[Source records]
-- -- --
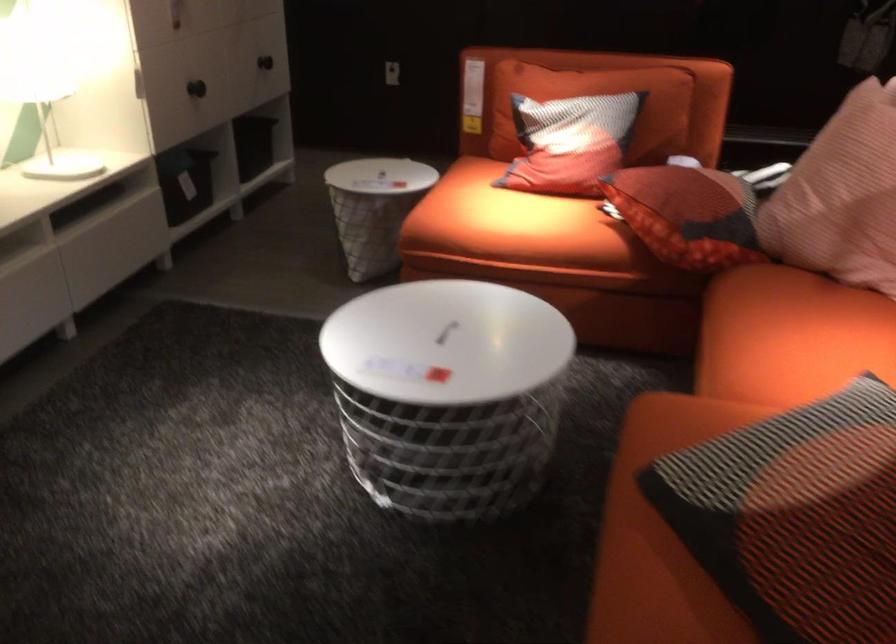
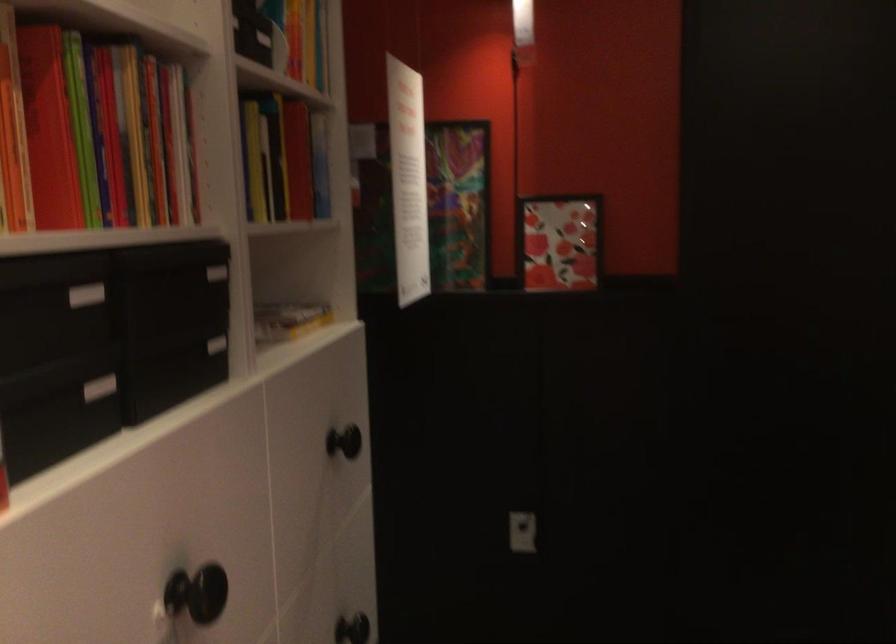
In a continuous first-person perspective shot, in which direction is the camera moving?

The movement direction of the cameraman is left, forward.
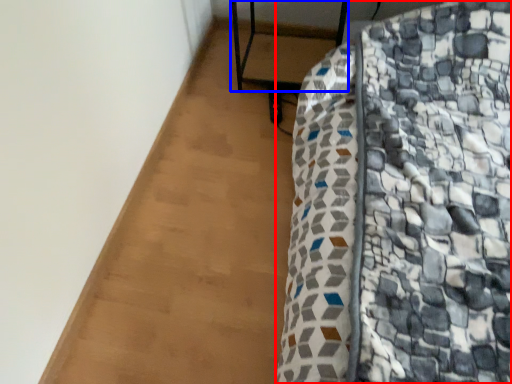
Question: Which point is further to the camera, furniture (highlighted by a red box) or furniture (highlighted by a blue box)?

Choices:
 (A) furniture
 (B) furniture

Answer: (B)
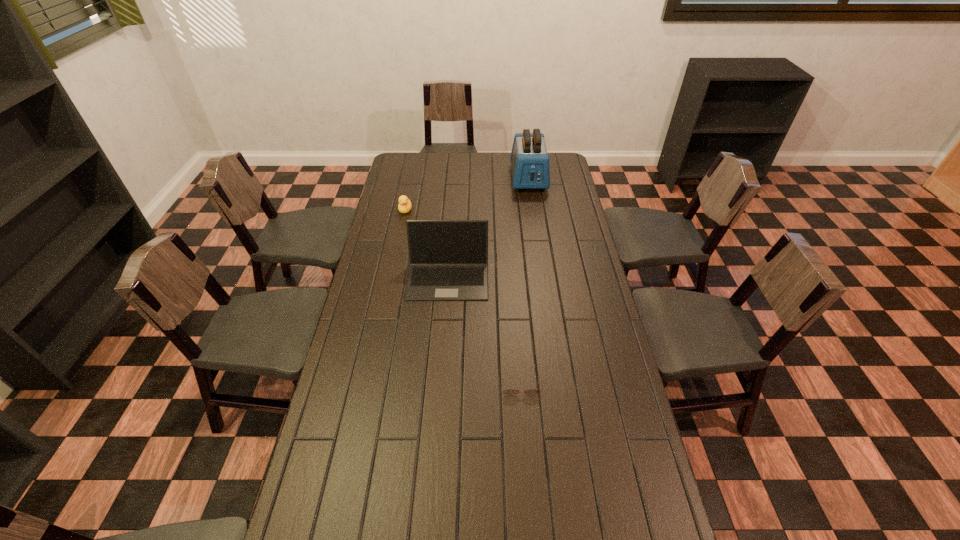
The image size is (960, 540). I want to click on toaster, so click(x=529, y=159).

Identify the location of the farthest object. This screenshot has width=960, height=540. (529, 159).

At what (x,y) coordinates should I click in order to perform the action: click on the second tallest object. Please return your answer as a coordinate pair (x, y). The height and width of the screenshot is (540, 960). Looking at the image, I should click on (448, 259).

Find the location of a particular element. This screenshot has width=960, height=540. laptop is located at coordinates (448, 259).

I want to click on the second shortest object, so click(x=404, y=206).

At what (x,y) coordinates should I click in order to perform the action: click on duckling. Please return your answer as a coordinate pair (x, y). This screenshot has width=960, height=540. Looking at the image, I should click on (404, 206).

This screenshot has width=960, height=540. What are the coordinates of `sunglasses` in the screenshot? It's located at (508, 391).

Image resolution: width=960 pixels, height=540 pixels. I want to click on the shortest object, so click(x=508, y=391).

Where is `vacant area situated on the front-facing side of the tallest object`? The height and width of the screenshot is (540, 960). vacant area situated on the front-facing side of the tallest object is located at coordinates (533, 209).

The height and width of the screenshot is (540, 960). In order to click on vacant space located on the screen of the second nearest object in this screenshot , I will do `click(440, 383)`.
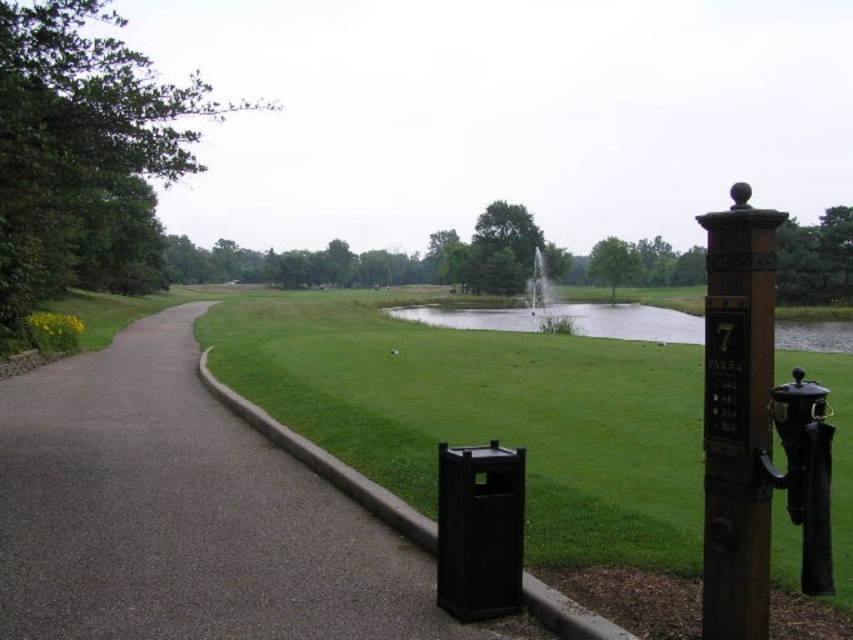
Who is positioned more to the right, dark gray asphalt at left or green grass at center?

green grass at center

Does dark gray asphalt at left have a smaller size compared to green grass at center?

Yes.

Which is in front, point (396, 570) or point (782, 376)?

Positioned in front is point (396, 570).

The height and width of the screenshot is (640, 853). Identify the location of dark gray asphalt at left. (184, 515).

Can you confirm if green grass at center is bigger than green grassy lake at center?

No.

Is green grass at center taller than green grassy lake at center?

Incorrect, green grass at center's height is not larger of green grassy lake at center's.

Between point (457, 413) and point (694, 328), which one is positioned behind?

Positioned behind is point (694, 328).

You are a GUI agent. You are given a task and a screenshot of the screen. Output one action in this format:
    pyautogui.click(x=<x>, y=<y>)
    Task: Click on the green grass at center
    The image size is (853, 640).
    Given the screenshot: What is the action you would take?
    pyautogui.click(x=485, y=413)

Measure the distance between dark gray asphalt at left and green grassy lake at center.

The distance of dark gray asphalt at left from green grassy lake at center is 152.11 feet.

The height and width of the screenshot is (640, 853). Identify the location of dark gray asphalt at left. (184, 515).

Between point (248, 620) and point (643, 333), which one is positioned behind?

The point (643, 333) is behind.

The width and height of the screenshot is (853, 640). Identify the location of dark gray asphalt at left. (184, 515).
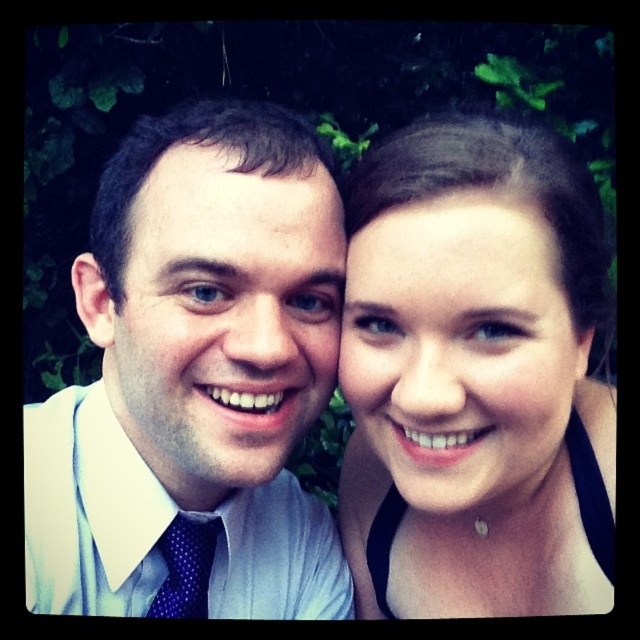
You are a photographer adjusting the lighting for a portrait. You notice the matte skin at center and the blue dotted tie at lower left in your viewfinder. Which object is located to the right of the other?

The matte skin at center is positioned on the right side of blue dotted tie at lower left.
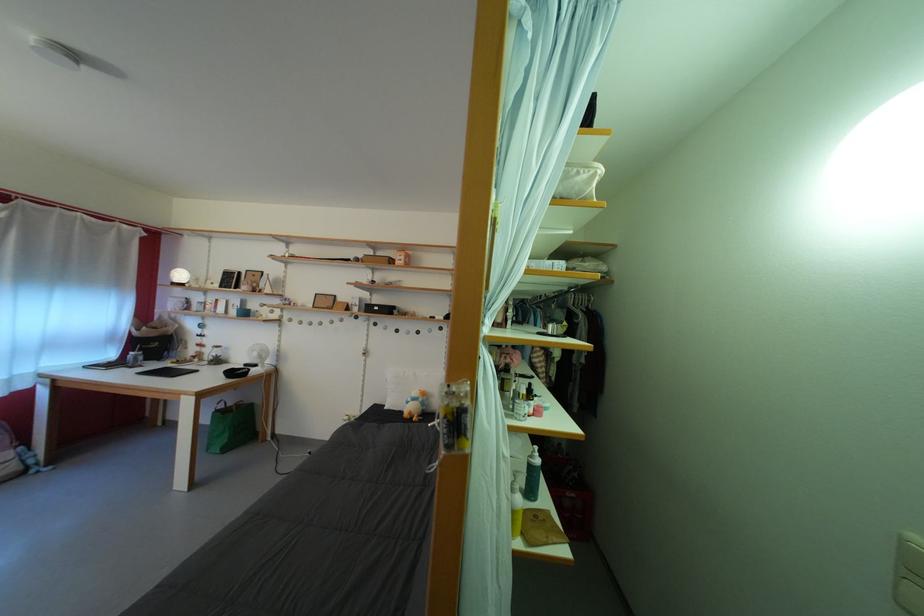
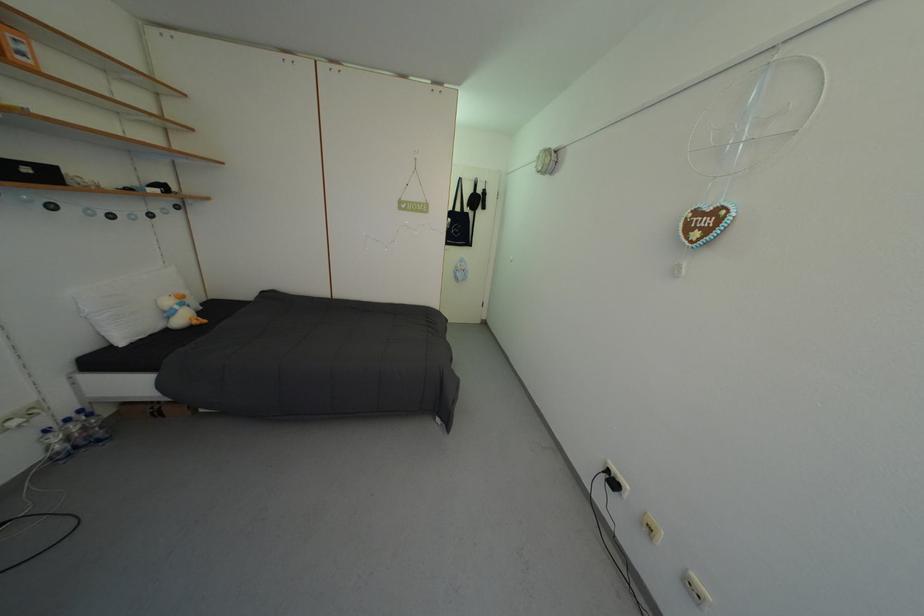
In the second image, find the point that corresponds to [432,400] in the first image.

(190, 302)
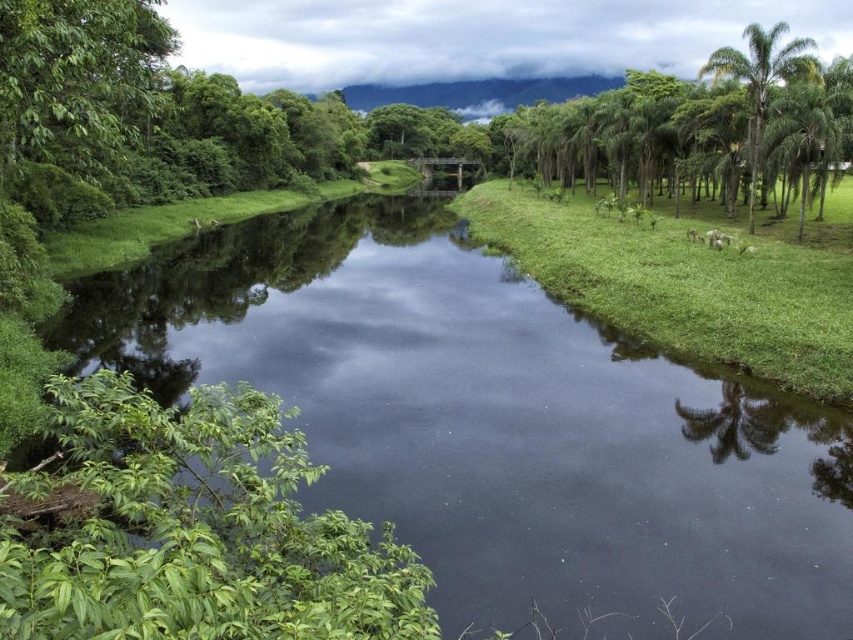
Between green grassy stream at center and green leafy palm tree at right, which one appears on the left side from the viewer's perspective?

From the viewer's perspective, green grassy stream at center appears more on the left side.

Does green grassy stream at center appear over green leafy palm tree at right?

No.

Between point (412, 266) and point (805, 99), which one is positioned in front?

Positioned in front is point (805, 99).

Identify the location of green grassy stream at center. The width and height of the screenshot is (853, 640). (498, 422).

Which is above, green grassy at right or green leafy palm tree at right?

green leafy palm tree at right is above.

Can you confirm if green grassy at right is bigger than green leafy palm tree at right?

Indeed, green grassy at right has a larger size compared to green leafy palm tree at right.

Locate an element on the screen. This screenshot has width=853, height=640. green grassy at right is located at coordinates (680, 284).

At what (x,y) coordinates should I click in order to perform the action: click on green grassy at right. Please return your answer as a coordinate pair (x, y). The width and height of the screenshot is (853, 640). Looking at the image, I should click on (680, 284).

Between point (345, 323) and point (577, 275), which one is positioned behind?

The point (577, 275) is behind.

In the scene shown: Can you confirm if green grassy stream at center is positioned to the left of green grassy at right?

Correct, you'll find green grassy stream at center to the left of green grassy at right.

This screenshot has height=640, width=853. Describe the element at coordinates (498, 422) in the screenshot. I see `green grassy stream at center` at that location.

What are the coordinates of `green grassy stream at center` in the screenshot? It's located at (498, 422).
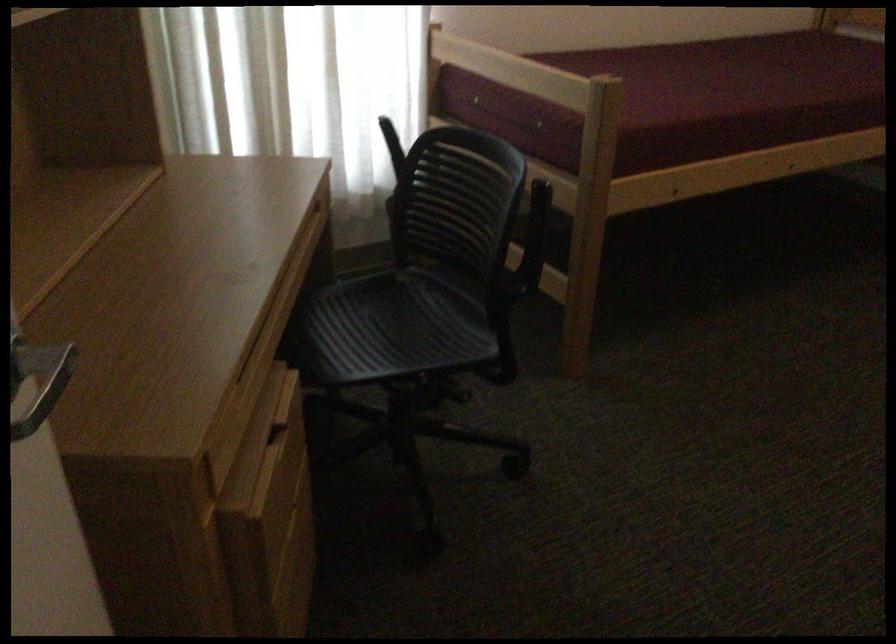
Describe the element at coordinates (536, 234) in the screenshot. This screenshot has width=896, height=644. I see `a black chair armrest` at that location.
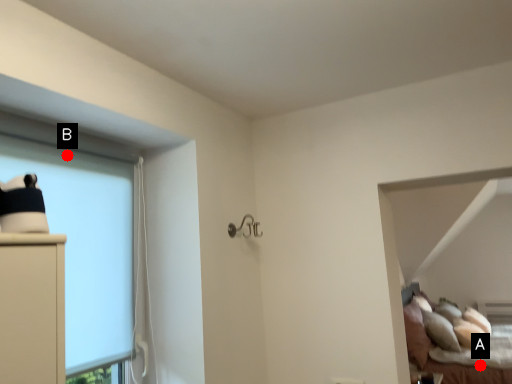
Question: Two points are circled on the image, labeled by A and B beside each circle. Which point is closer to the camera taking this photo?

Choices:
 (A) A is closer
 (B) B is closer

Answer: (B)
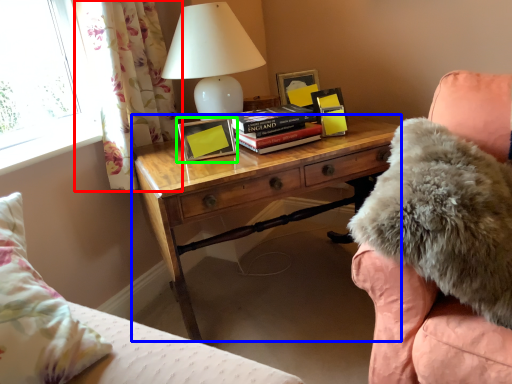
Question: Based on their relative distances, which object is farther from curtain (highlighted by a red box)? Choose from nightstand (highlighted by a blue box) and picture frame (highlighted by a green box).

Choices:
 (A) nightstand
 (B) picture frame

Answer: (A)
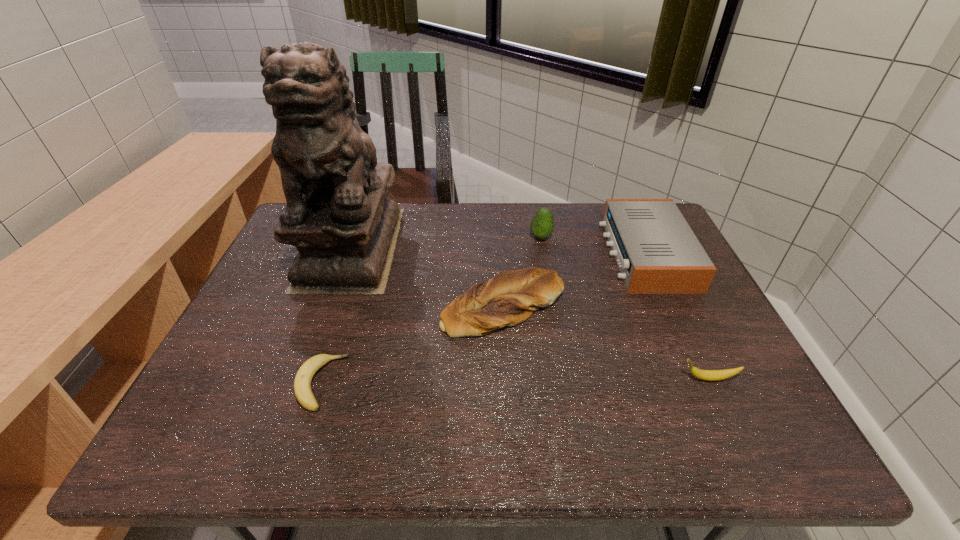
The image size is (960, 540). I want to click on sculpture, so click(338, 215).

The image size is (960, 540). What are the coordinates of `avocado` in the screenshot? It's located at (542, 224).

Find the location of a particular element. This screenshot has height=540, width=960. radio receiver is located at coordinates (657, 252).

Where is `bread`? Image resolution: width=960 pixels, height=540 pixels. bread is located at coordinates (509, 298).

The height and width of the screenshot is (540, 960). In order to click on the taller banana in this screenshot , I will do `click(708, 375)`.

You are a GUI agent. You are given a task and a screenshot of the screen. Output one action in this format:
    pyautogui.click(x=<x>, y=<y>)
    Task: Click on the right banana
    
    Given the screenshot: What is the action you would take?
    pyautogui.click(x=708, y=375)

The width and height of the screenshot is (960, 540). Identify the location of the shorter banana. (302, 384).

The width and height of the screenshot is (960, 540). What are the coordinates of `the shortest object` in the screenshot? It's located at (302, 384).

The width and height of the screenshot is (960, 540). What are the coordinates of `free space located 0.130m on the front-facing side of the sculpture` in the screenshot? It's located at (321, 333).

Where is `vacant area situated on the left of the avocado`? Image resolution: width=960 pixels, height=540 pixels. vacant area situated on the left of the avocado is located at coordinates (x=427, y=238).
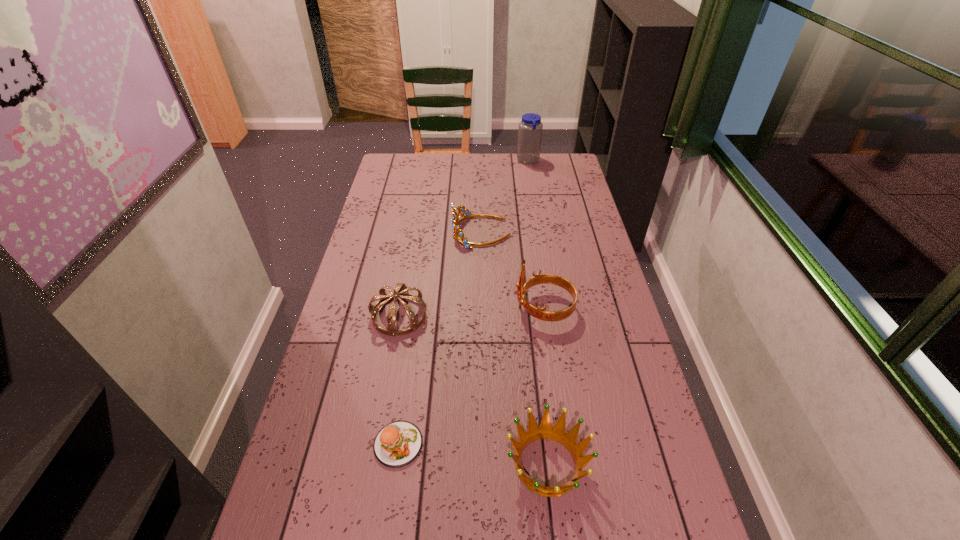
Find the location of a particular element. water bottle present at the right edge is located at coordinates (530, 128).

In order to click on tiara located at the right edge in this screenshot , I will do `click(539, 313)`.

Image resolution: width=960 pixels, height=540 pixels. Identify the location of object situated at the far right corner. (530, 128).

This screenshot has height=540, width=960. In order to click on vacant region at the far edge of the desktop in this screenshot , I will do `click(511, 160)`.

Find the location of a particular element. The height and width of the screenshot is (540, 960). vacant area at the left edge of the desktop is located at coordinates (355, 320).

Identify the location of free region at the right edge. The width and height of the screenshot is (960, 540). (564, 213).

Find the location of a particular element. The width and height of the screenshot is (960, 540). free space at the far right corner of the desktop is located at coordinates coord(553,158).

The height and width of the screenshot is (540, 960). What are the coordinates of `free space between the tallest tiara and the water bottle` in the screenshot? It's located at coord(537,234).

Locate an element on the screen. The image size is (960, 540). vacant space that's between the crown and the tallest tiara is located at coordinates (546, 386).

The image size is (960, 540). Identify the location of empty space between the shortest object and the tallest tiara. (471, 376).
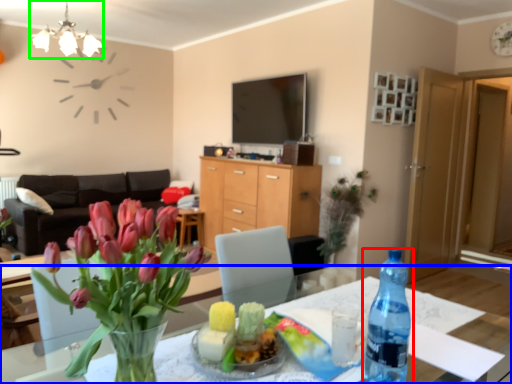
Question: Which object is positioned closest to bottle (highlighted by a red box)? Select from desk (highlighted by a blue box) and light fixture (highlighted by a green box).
-- -- --
> _Instructions to follow_
Duplicate every line of the listing from the one containing "green leafy palm tree at right is above." through the one containing "Locate an element on the screen. This", both included.

> _Answer area_
green leafy palm tree at right is above.

Can you confirm if green grassy at right is bigger than green leafy palm tree at right?

Indeed, green grassy at right has a larger size compared to green leafy palm tree at right.

Locate an element on the screen. This screenshot has width=853, height=640. green grassy at right is located at coordinates (680, 284).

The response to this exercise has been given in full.